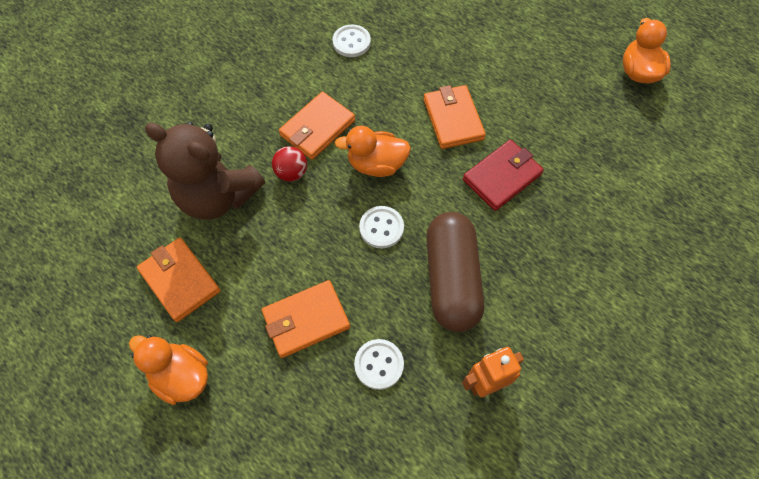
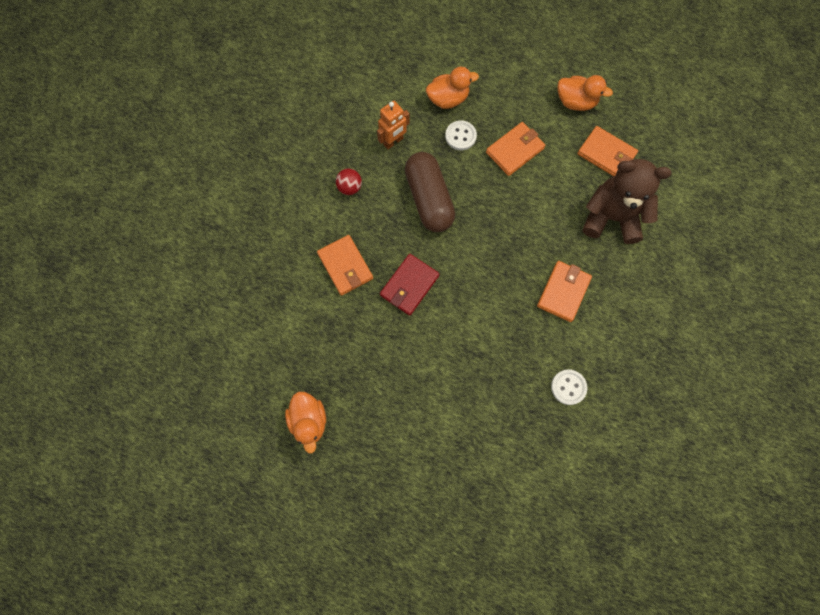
camera: 165 degrees right, 10 degrees up
(291, 173) = (567, 249): red ball -> red ball (349, 187)
(376, 164) = (507, 272): orange duck -> orange duck (448, 99)
(381, 228) = (487, 223): white button -> none
(453, 119) = (458, 328): orange wallet -> orange wallet (345, 266)

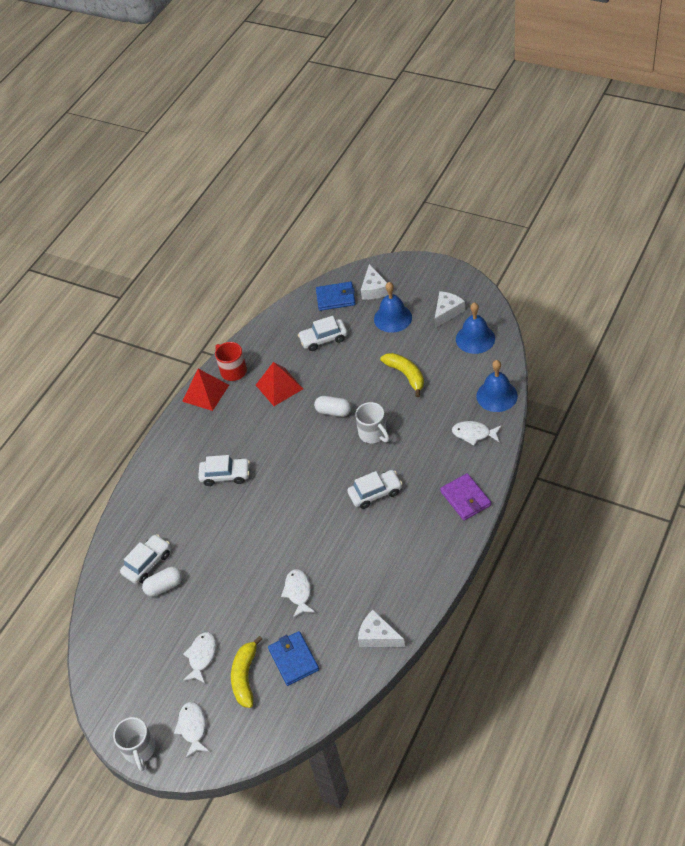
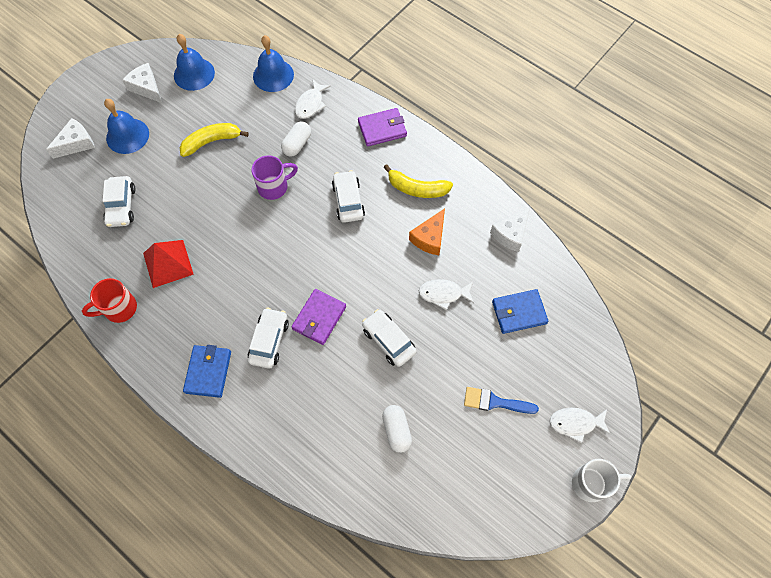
camera: 85 degrees left, 15 degrees up
(147, 563) = (360, 446): white car -> white car (388, 341)
(202, 656) = (495, 402): white fish -> blue brush
(205, 393) = (138, 345): red pyramid -> none
(245, 676) = (528, 361): yellow banana -> yellow banana (417, 189)
(253, 504) = (319, 318): none -> purple wallet
(333, 411) = (228, 217): white capsule -> white capsule (297, 144)
(335, 298) = (67, 182): blue wallet -> blue wallet (208, 372)
(354, 567) = (429, 238): none -> orange cheese
(373, 434) = (274, 187): white mug -> purple mug
(374, 289) = (76, 143): white cheese -> white cheese turned 45 degrees counterclockwise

================================

→ TASK REQUIREMENTS: The lines wanted are those from the one holding "(202, 656) = (495, 402): white" through the final line of the listing; print them exactly.

→ ANSWER FOR THIS EXERCISE:
(202, 656) = (495, 402): white fish -> blue brush
(205, 393) = (138, 345): red pyramid -> none
(245, 676) = (528, 361): yellow banana -> yellow banana (417, 189)
(253, 504) = (319, 318): none -> purple wallet
(333, 411) = (228, 217): white capsule -> white capsule (297, 144)
(335, 298) = (67, 182): blue wallet -> blue wallet (208, 372)
(354, 567) = (429, 238): none -> orange cheese
(373, 434) = (274, 187): white mug -> purple mug
(374, 289) = (76, 143): white cheese -> white cheese turned 45 degrees counterclockwise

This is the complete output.